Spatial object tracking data
= Beginning of Section =

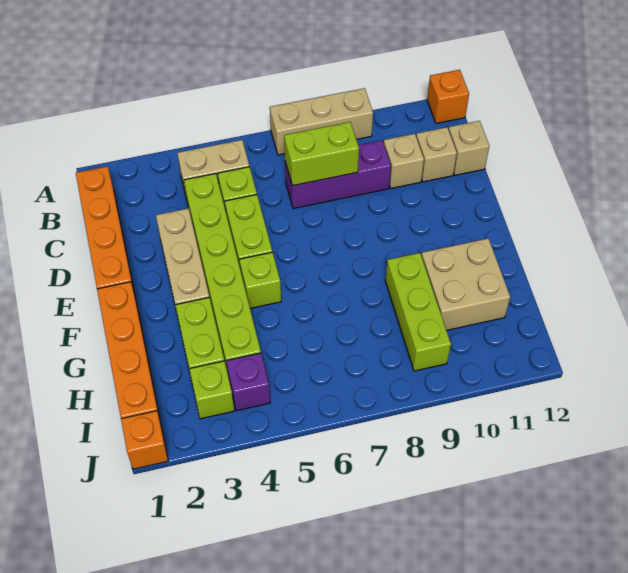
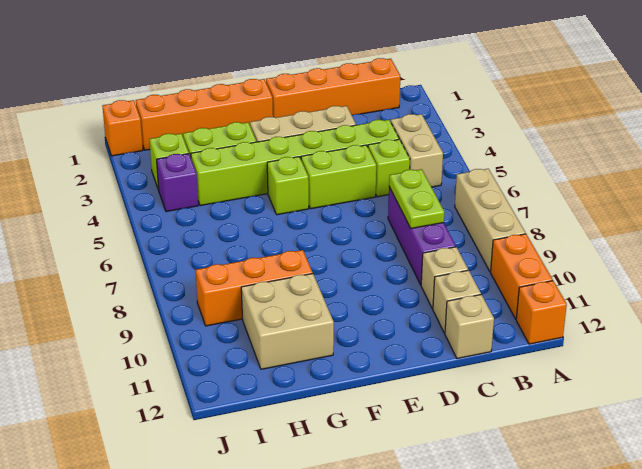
none -> orange brick A10:A11 level 1
lime brick C7:C8 level 2 -> lime plate C7:C8 level 2
lime brick G9:I9 level 1 -> orange brick G9:I9 level 1

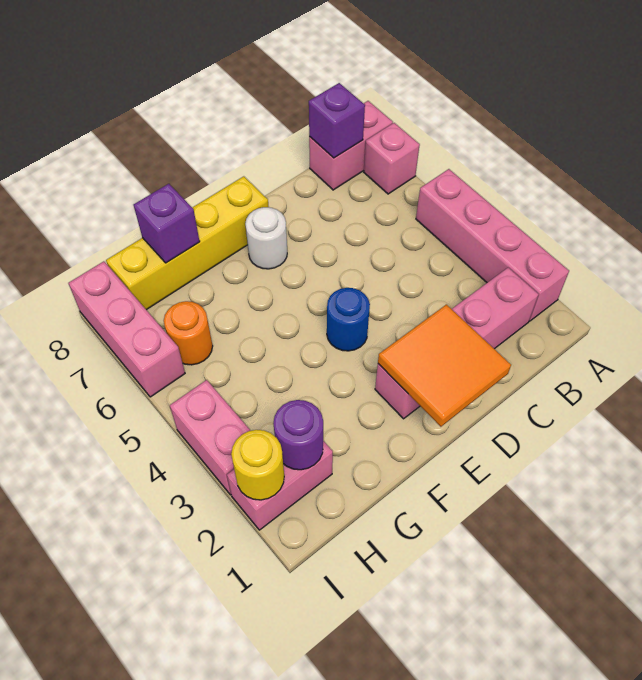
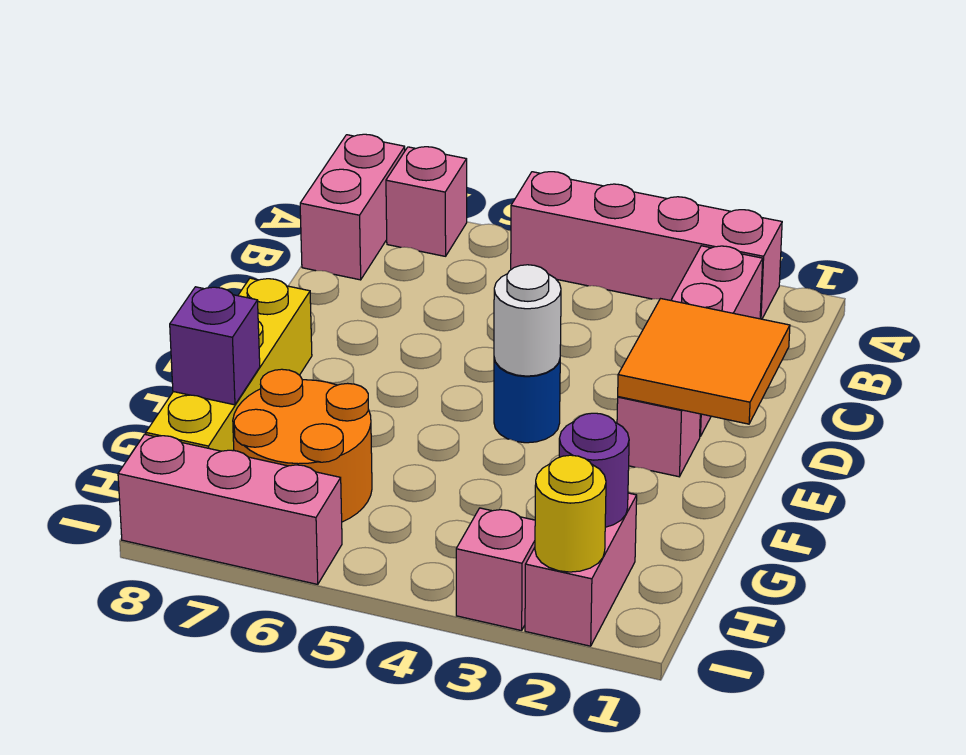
purple brick B8 level 2 -> none
white round brick E7 level 1 -> white round brick E4 level 2
orange round brick H6 level 1 -> orange round brick G6:H7 level 1
pink brick I3:I4 level 1 -> pink brick I3 level 1

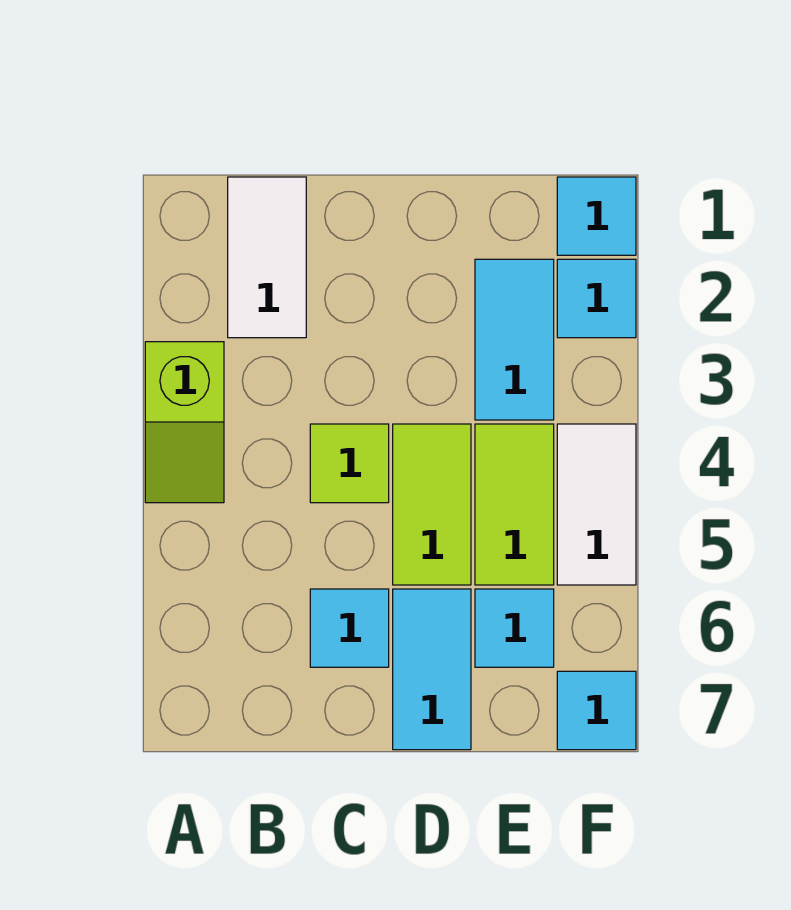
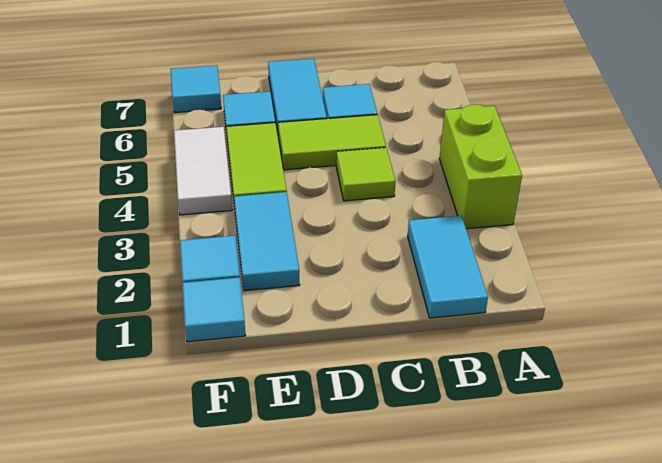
lime slope A3:A4 level 1 top 3 -> lime brick A3:A4 level 1
white tile B1:B2 level 1 -> cyan tile B1:B2 level 1
lime tile D4:D5 level 1 -> lime tile C5:D5 level 1

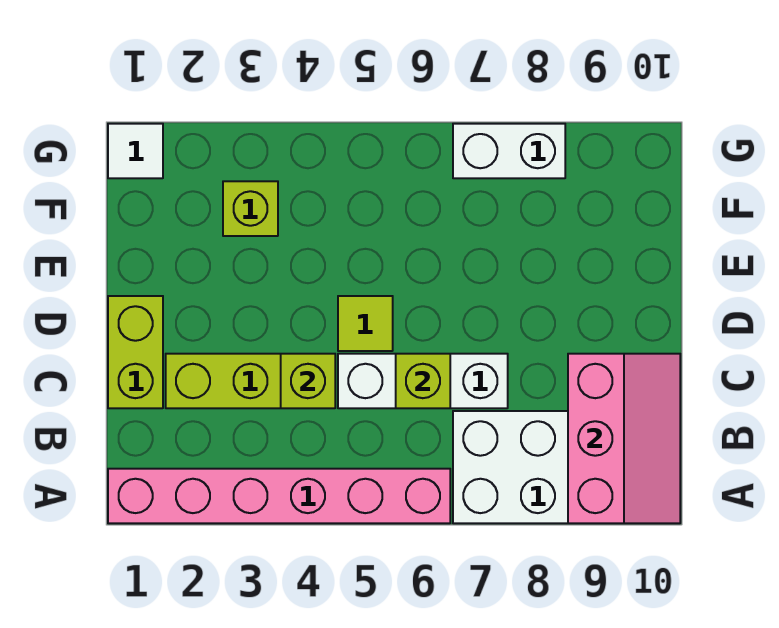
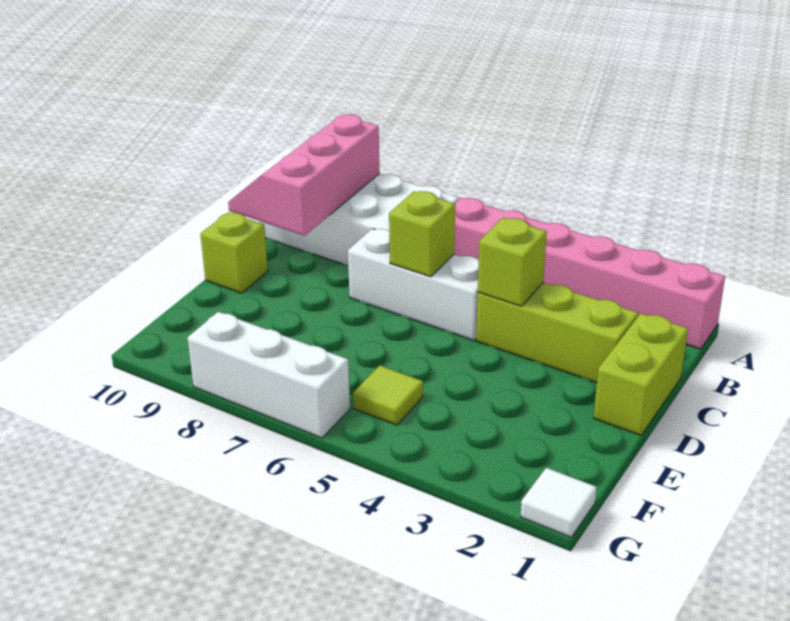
lime tile D5 level 1 -> lime tile F5 level 1
lime brick F3 level 1 -> lime brick D10 level 1
white brick G7:G8 level 1 -> white brick G6:G8 level 1

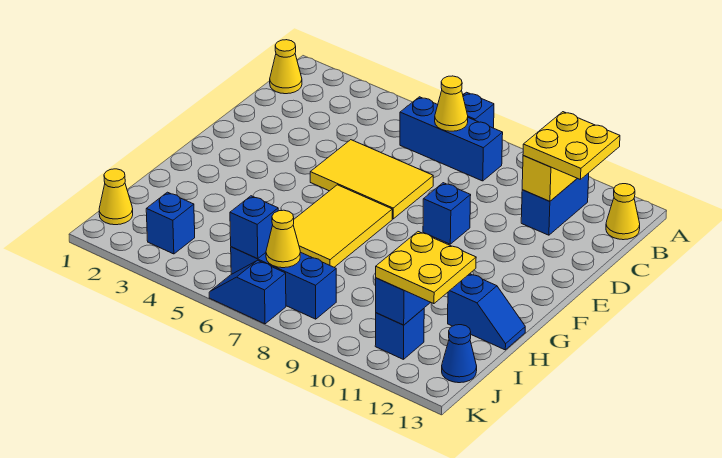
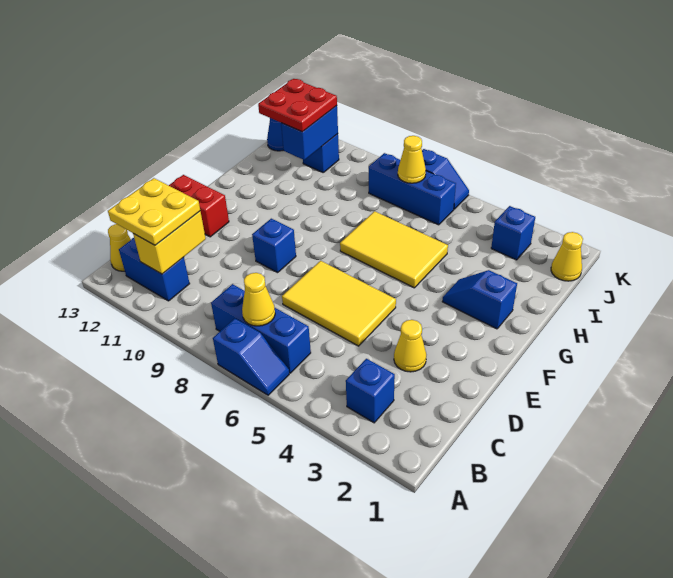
yellow cone B1 level 1 -> yellow cone D3 level 1
blue brick B11:C11 level 1 -> blue brick B11:B12 level 1
none -> red brick E12:E13 level 1
yellow tile F6:H7 level 1 -> yellow tile G5:H7 level 1
blue slope H12:H13 level 1 top 12 -> blue slope G2:G3 level 1 top 2
yellow plate I11:J12 level 3 -> red plate I11:J12 level 3
blue brick J6 level 2 -> blue brick B3 level 1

= End of Section =

WORK INSTRUCTION:
Please give the records above again exactly as they stand, with no pictures.

EXERCISE ANSWER:
none -> orange brick A10:A11 level 1
lime brick C7:C8 level 2 -> lime plate C7:C8 level 2
lime brick G9:I9 level 1 -> orange brick G9:I9 level 1

purple brick B8 level 2 -> none
white round brick E7 level 1 -> white round brick E4 level 2
orange round brick H6 level 1 -> orange round brick G6:H7 level 1
pink brick I3:I4 level 1 -> pink brick I3 level 1

lime slope A3:A4 level 1 top 3 -> lime brick A3:A4 level 1
white tile B1:B2 level 1 -> cyan tile B1:B2 level 1
lime tile D4:D5 level 1 -> lime tile C5:D5 level 1

lime tile D5 level 1 -> lime tile F5 level 1
lime brick F3 level 1 -> lime brick D10 level 1
white brick G7:G8 level 1 -> white brick G6:G8 level 1

yellow cone B1 level 1 -> yellow cone D3 level 1
blue brick B11:C11 level 1 -> blue brick B11:B12 level 1
none -> red brick E12:E13 level 1
yellow tile F6:H7 level 1 -> yellow tile G5:H7 level 1
blue slope H12:H13 level 1 top 12 -> blue slope G2:G3 level 1 top 2
yellow plate I11:J12 level 3 -> red plate I11:J12 level 3
blue brick J6 level 2 -> blue brick B3 level 1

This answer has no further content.